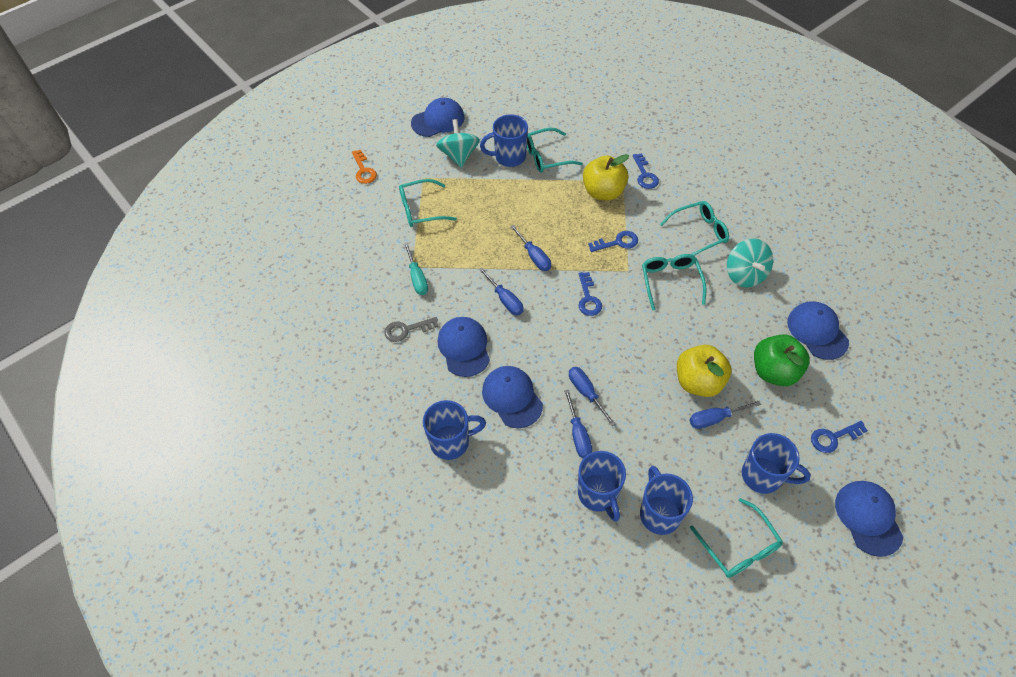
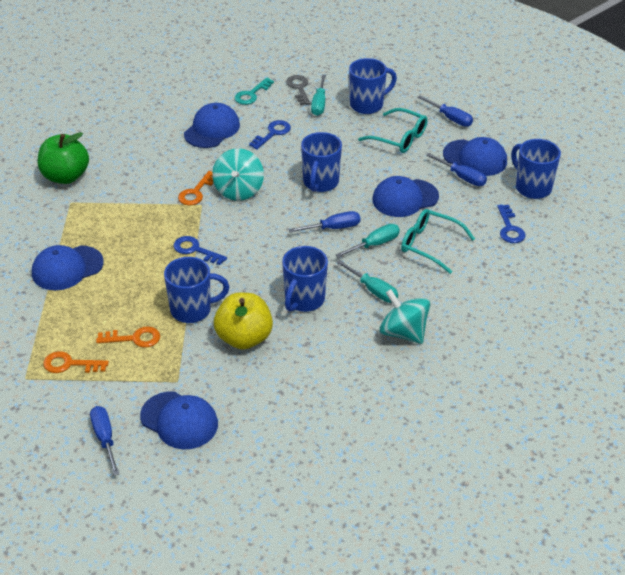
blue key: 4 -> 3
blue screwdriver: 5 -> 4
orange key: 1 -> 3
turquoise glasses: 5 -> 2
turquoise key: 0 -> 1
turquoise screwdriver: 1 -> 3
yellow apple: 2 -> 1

* * *

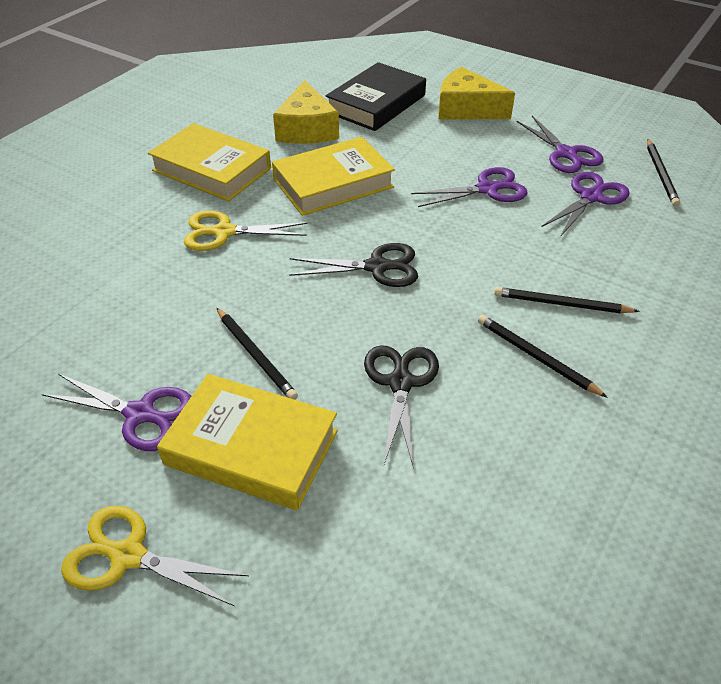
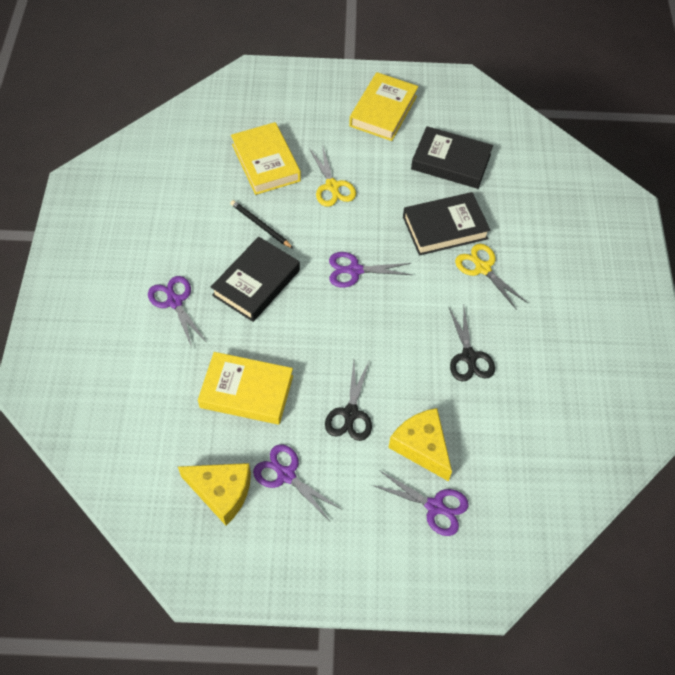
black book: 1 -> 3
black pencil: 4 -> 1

> **DIRECTIONS**: Nothing but a number is expected: the count of lines in the data that include the word "screwdriver".

> **RESULT FOR THIS TASK**: 2